[[ Listed records, beginning ]]

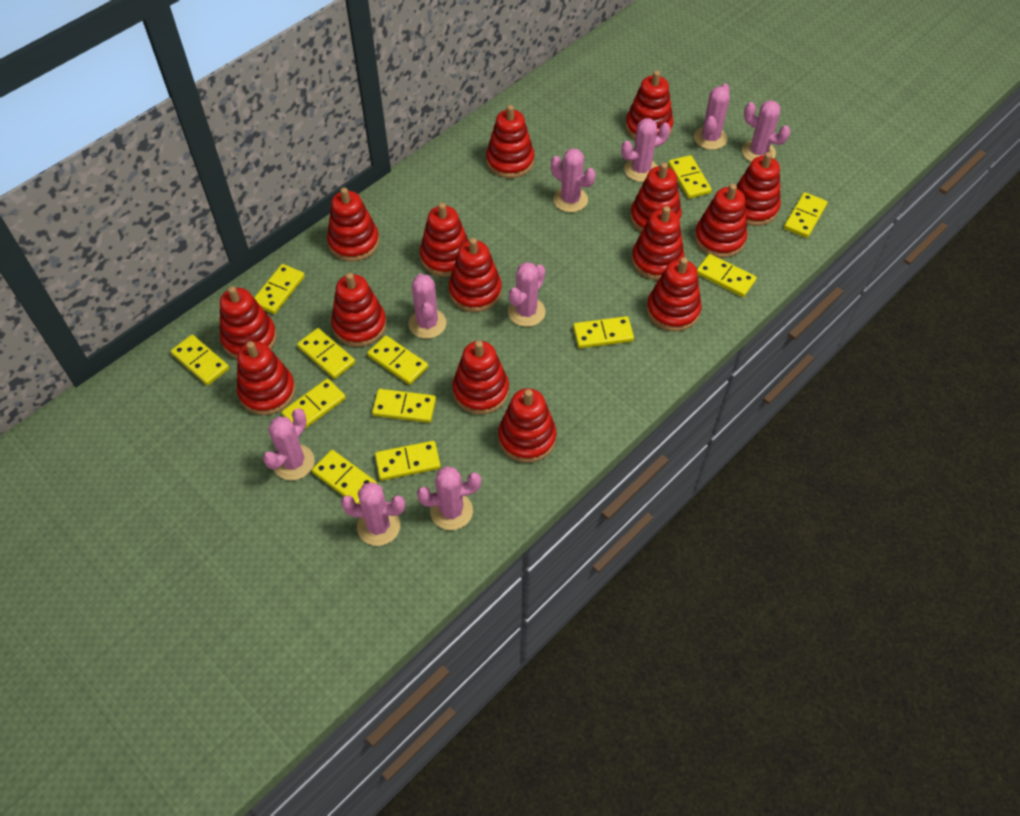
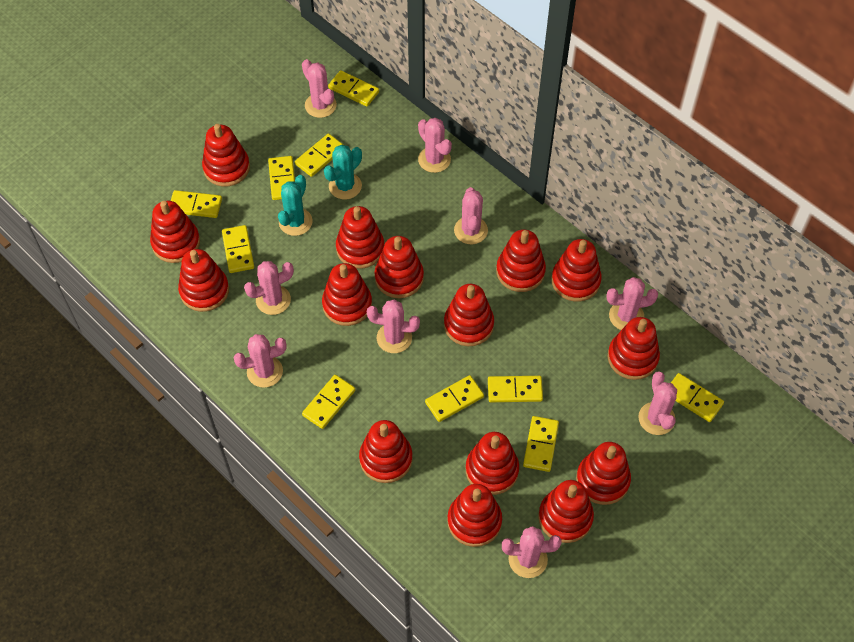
turquoise cactus: none = 0 -> [278,175,313,236] [324,145,362,200] = 2
yellow domino: [171,335,229,385] [254,264,305,314] [281,378,346,429] [297,328,355,379] [312,450,377,504] [367,335,428,385] [372,389,436,423] [375,441,441,481] [573,316,634,348] [668,155,712,199] [697,254,757,297] [784,192,828,238] = 12 -> [171,190,222,218] [222,225,254,273] [268,156,295,200] [295,133,344,177] [302,375,355,429] [328,70,379,107] [425,375,484,422] [488,376,543,402] [523,416,559,472] [671,373,724,422] = 10

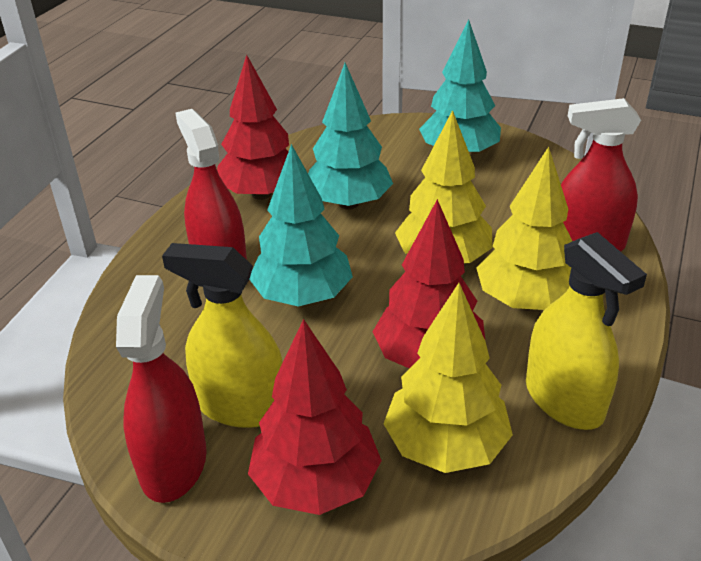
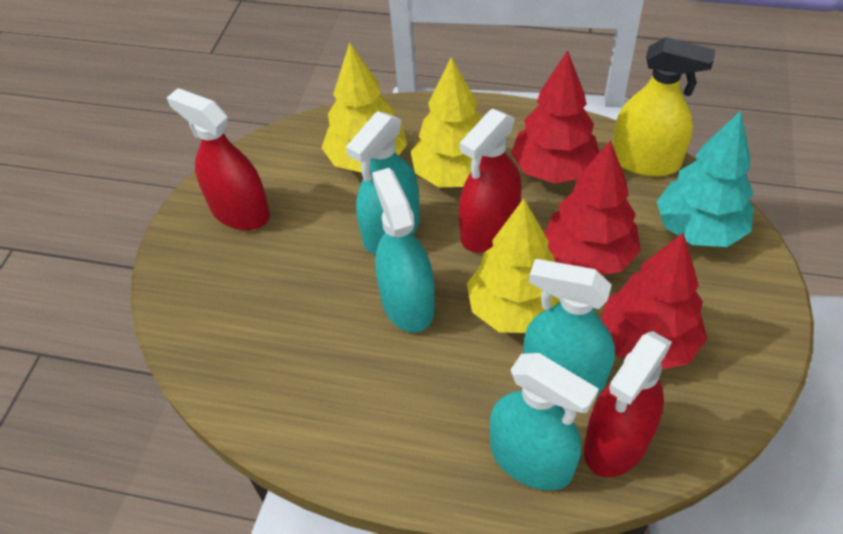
turquoise spray bottle: none = 0 -> [346,111,420,254] [372,168,435,333] [490,353,599,490] [523,259,615,394] = 4
turquoise tree: [249,144,353,306] [308,63,393,210] [419,19,501,152] = 3 -> [657,111,754,247] = 1
yellow spray bottle: [162,243,283,428] [526,232,647,430] = 2 -> [613,37,715,177] = 1

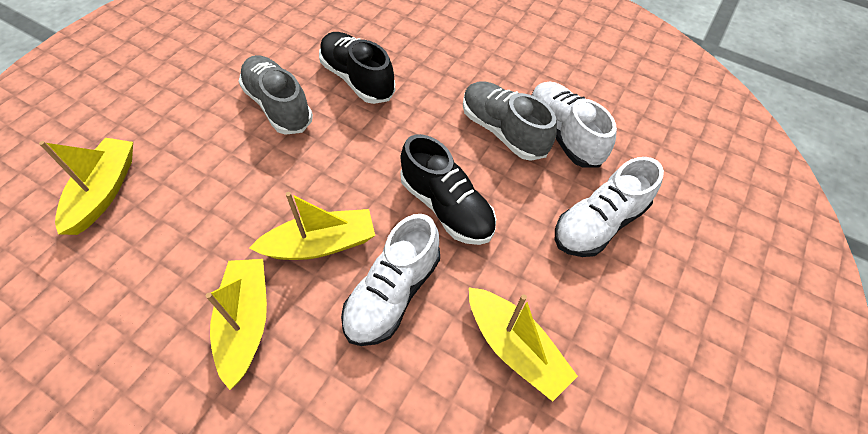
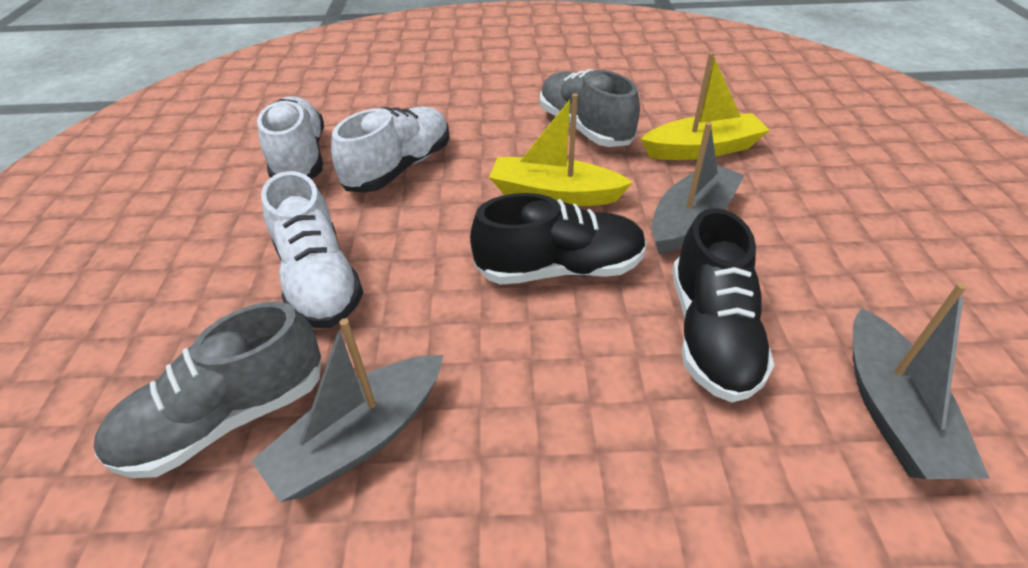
grey boat: none = 0 -> [251,318,443,502] [652,122,745,254] [853,283,990,479] = 3
yellow boat: [39,138,133,235] [206,259,267,390] [249,192,375,260] [469,287,578,402] = 4 -> [489,93,633,206] [641,52,770,160] = 2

[[ Listed records, end ]]

- [What the task asks]: The expected result is every line above containing the string "turquoise".

- [Output for this exercise]:
turquoise cactus: none = 0 -> [278,175,313,236] [324,145,362,200] = 2
turquoise spray bottle: none = 0 -> [346,111,420,254] [372,168,435,333] [490,353,599,490] [523,259,615,394] = 4
turquoise tree: [249,144,353,306] [308,63,393,210] [419,19,501,152] = 3 -> [657,111,754,247] = 1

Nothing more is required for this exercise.